-- Supplied material follows --

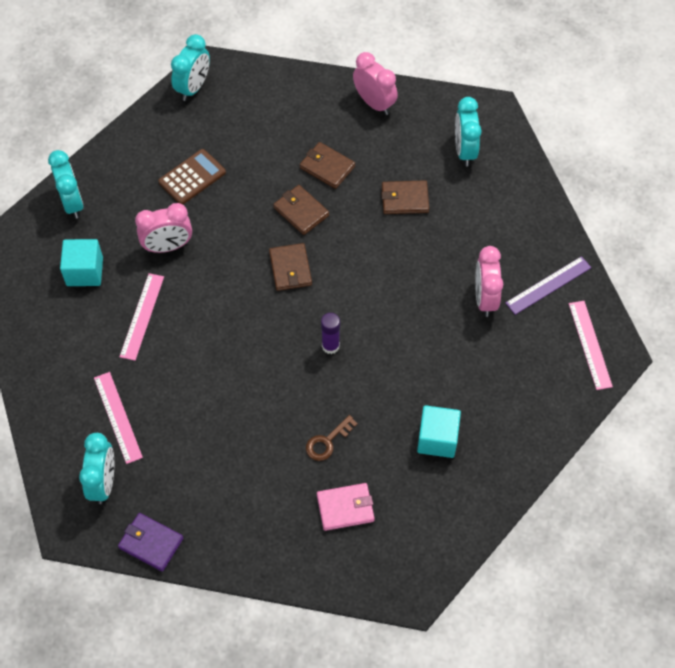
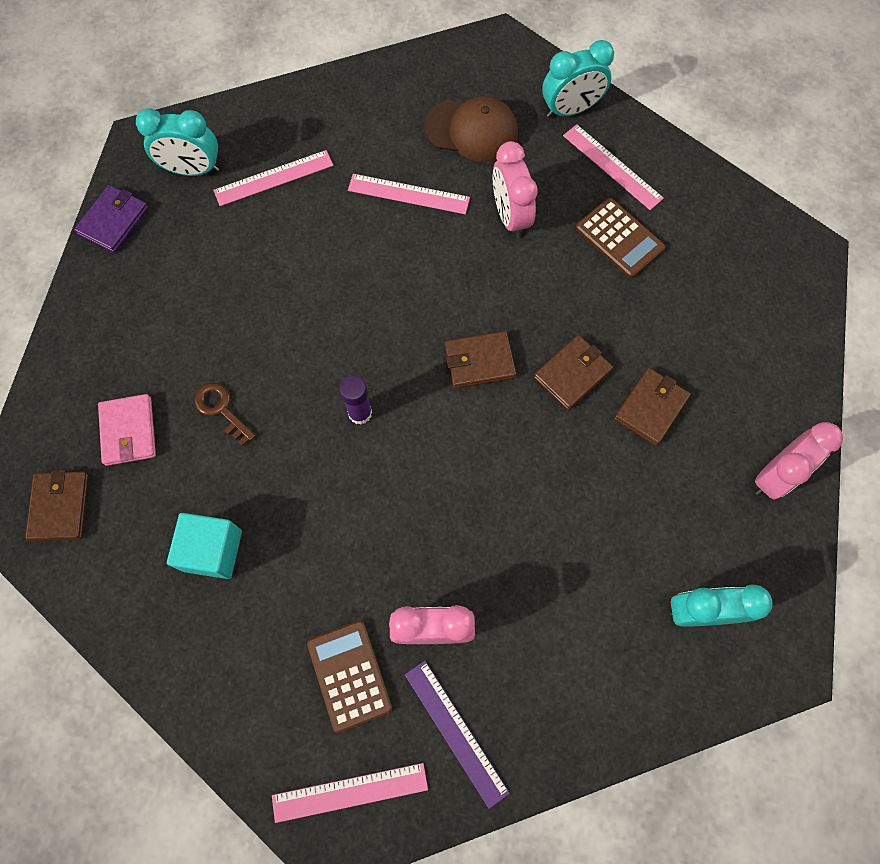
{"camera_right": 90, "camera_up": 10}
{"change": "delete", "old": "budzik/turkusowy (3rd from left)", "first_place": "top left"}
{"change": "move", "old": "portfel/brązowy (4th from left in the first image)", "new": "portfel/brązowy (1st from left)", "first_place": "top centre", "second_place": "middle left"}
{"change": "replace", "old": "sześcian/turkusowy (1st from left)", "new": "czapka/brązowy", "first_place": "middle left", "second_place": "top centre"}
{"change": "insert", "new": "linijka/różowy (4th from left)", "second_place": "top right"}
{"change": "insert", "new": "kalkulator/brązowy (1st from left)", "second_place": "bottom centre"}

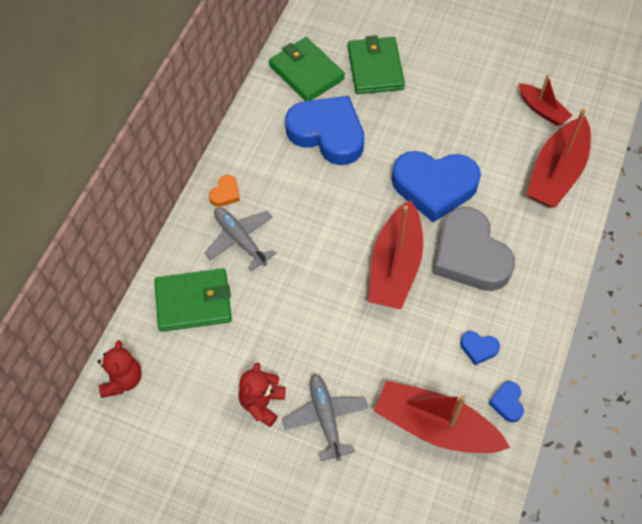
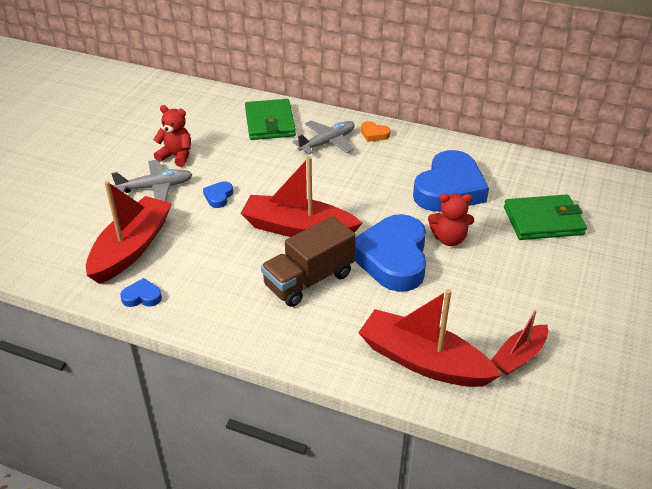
{"camera_right": 90, "camera_up": -20}
{"change": "delete", "old": "portfel/zielony (2nd from left)", "first_place": "top centre"}
{"change": "replace", "old": "serce/szary", "new": "ciężarówka/brązowy", "first_place": "middle right", "second_place": "centre"}
{"change": "move", "old": "serce/niebieski (3rd from left in the first image)", "new": "serce/niebieski (2nd from left)", "first_place": "middle right", "second_place": "centre"}
{"change": "move", "old": "miś/czerwony (1st from left in the first image)", "new": "miś/czerwony (2nd from left)", "first_place": "bottom left", "second_place": "middle right"}

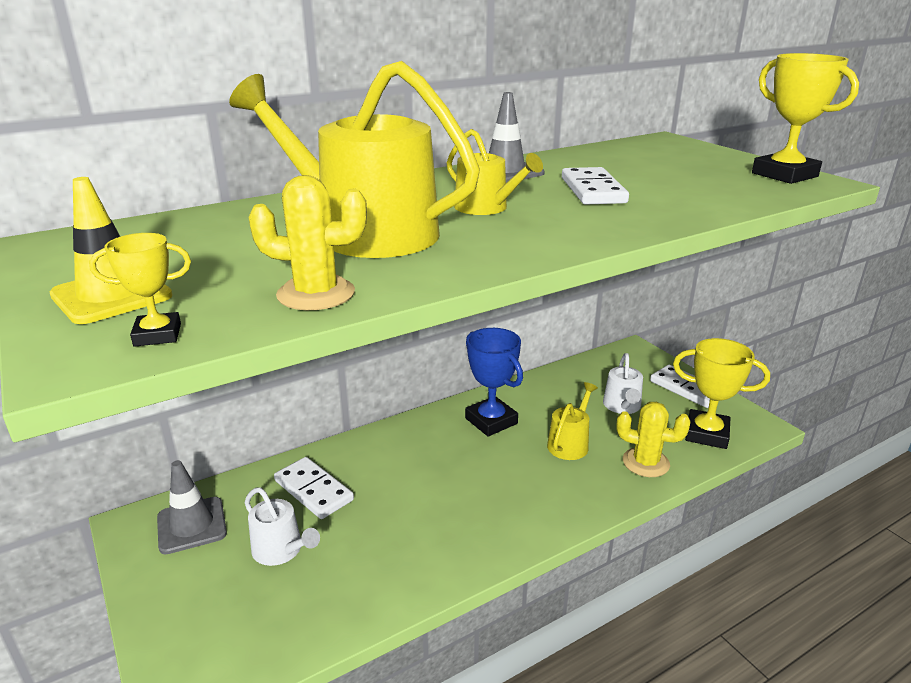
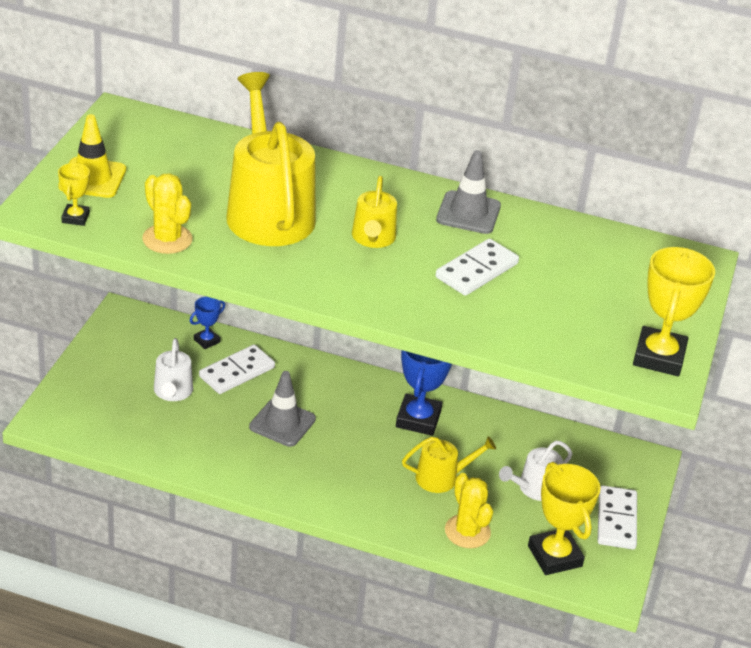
{"camera_right": 45, "camera_up": 10}
{"change": "rotate", "old": "puchar/żółty (1st from left)", "first_place": "middle left", "second_place": "top left", "degrees": 60}
{"change": "rotate", "old": "kostka domina/biały (1st from left)", "first_place": "bottom centre", "second_place": "middle left", "degrees": 45}
{"change": "move", "old": "pachołek/szary (1st from left)", "first_place": "bottom left", "second_place": "centre"}
{"change": "insert", "new": "puchar/niebieski (1st from left)", "second_place": "middle left"}

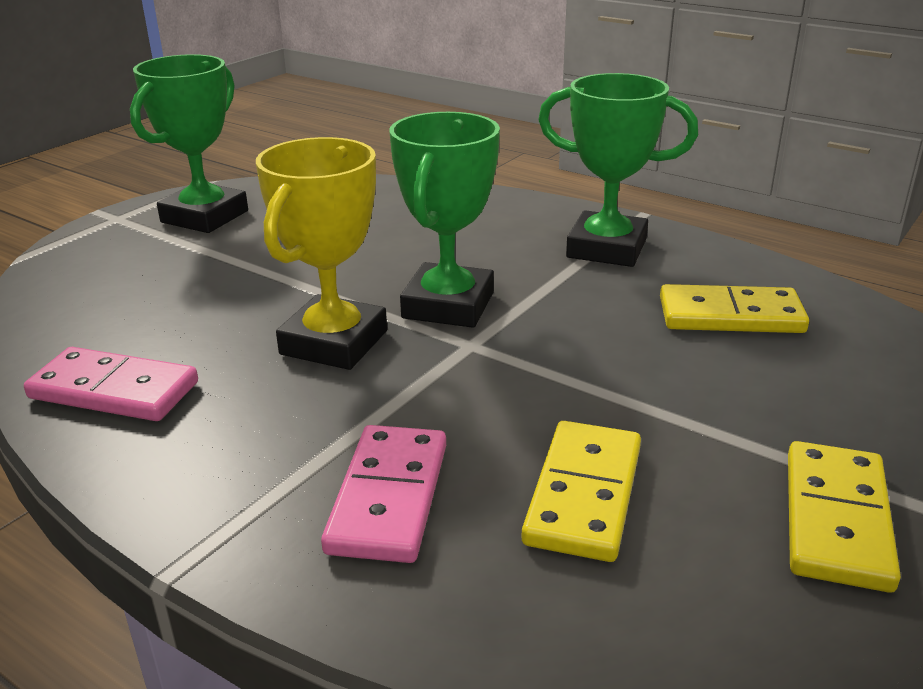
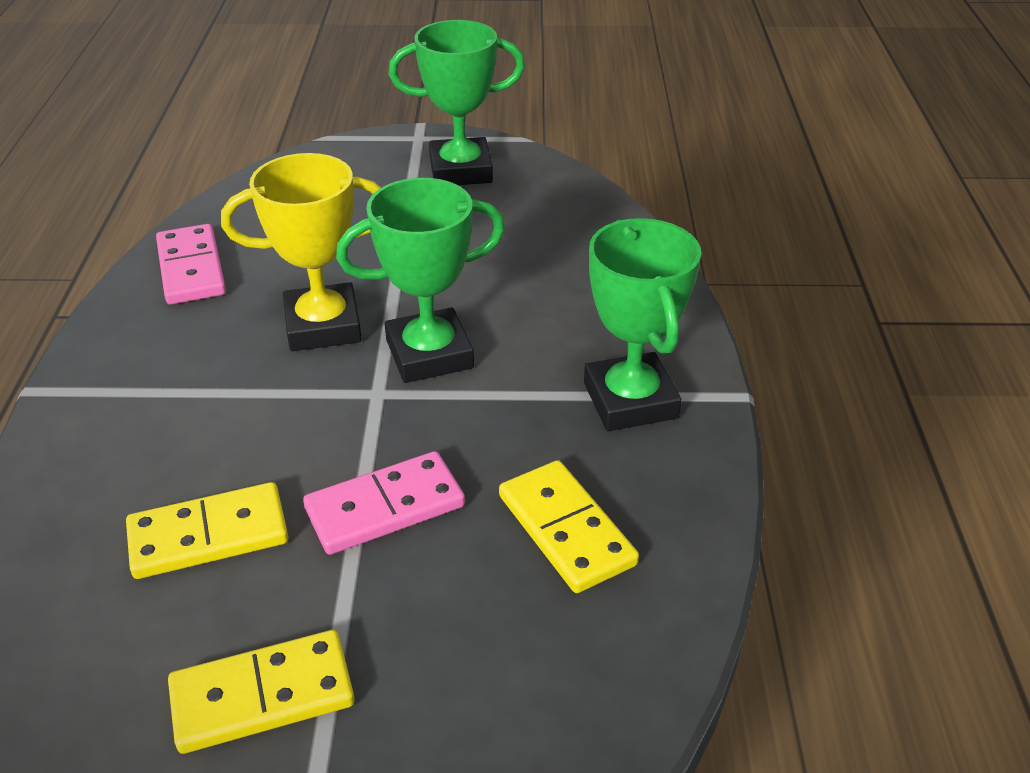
{"camera_right": 55, "camera_up": 10}
{"change": "move", "old": "kostka domina/różowy (2nd from left)", "first_place": "bottom centre", "second_place": "centre"}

-- Supplied material concluded --

◆ **Work required**:
Every record above should be duplicated precisely, with the images removed.

◆ **Answer**:
{"camera_right": 90, "camera_up": 10}
{"change": "delete", "old": "budzik/turkusowy (3rd from left)", "first_place": "top left"}
{"change": "move", "old": "portfel/brązowy (4th from left in the first image)", "new": "portfel/brązowy (1st from left)", "first_place": "top centre", "second_place": "middle left"}
{"change": "replace", "old": "sześcian/turkusowy (1st from left)", "new": "czapka/brązowy", "first_place": "middle left", "second_place": "top centre"}
{"change": "insert", "new": "linijka/różowy (4th from left)", "second_place": "top right"}
{"change": "insert", "new": "kalkulator/brązowy (1st from left)", "second_place": "bottom centre"}

{"camera_right": 90, "camera_up": -20}
{"change": "delete", "old": "portfel/zielony (2nd from left)", "first_place": "top centre"}
{"change": "replace", "old": "serce/szary", "new": "ciężarówka/brązowy", "first_place": "middle right", "second_place": "centre"}
{"change": "move", "old": "serce/niebieski (3rd from left in the first image)", "new": "serce/niebieski (2nd from left)", "first_place": "middle right", "second_place": "centre"}
{"change": "move", "old": "miś/czerwony (1st from left in the first image)", "new": "miś/czerwony (2nd from left)", "first_place": "bottom left", "second_place": "middle right"}

{"camera_right": 45, "camera_up": 10}
{"change": "rotate", "old": "puchar/żółty (1st from left)", "first_place": "middle left", "second_place": "top left", "degrees": 60}
{"change": "rotate", "old": "kostka domina/biały (1st from left)", "first_place": "bottom centre", "second_place": "middle left", "degrees": 45}
{"change": "move", "old": "pachołek/szary (1st from left)", "first_place": "bottom left", "second_place": "centre"}
{"change": "insert", "new": "puchar/niebieski (1st from left)", "second_place": "middle left"}

{"camera_right": 55, "camera_up": 10}
{"change": "move", "old": "kostka domina/różowy (2nd from left)", "first_place": "bottom centre", "second_place": "centre"}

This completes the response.